▽
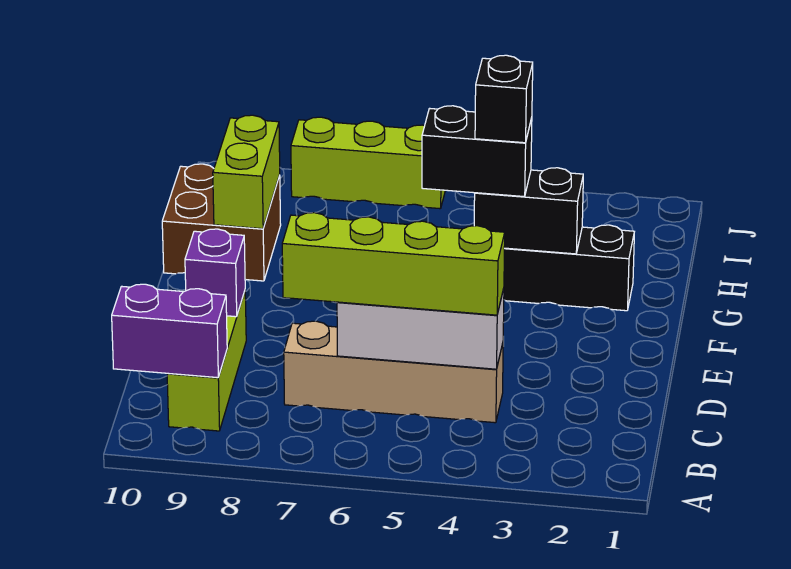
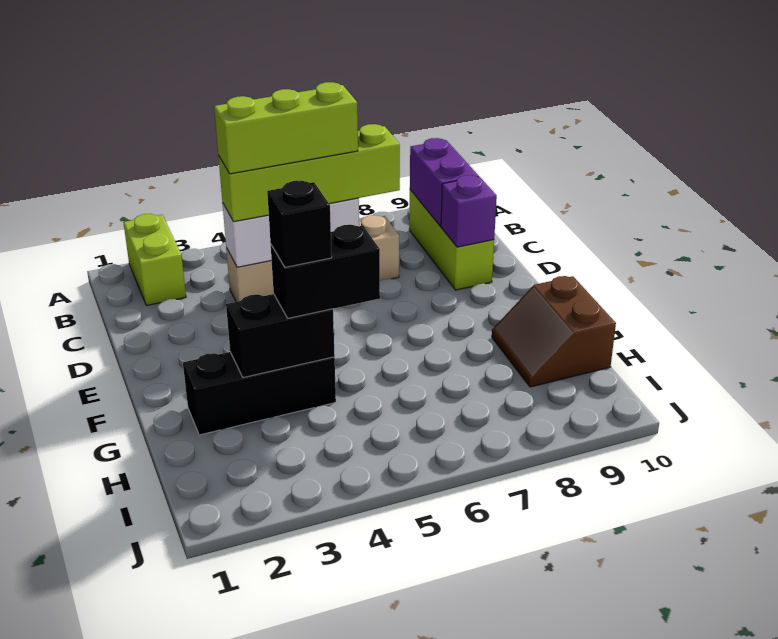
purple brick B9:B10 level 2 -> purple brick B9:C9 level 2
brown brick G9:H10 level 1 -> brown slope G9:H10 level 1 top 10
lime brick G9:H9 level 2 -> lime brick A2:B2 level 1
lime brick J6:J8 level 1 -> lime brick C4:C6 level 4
△
▽
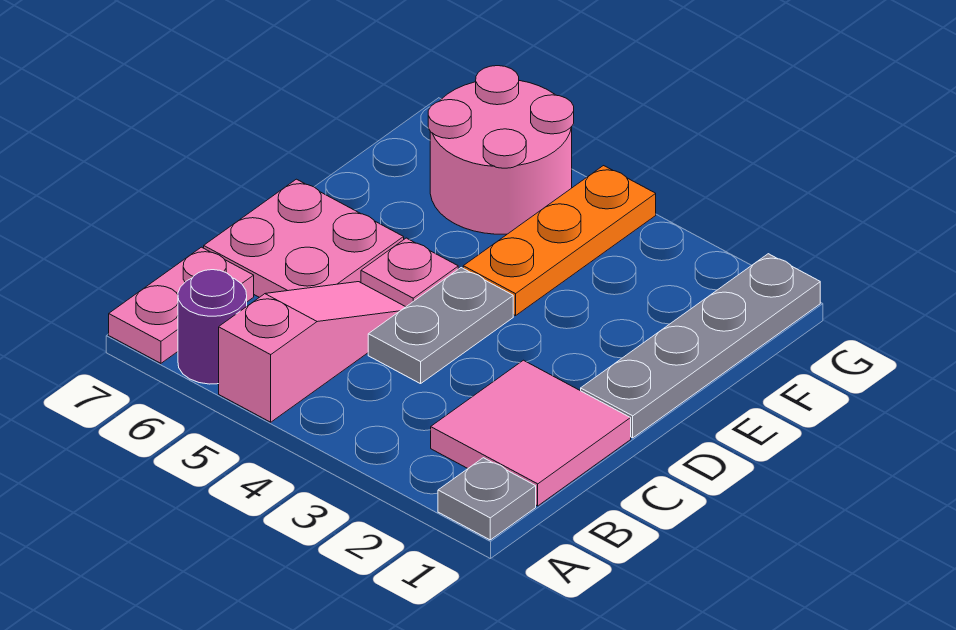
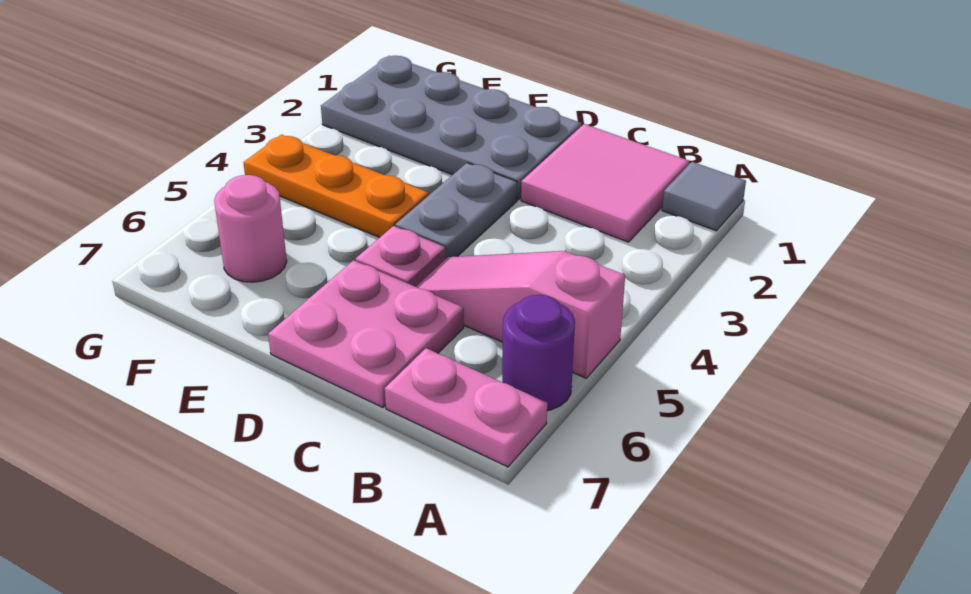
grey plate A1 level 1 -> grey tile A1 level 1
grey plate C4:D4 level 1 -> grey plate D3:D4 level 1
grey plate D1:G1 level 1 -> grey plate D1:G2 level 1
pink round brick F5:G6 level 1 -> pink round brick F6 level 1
△
▸ **Assignment**
All that is wanted is an exact copy of the lines above from the one with "brown brick G9:H10" through the one with "lime brick J6:J8", with both ends included.

▸ **Reply**
brown brick G9:H10 level 1 -> brown slope G9:H10 level 1 top 10
lime brick G9:H9 level 2 -> lime brick A2:B2 level 1
lime brick J6:J8 level 1 -> lime brick C4:C6 level 4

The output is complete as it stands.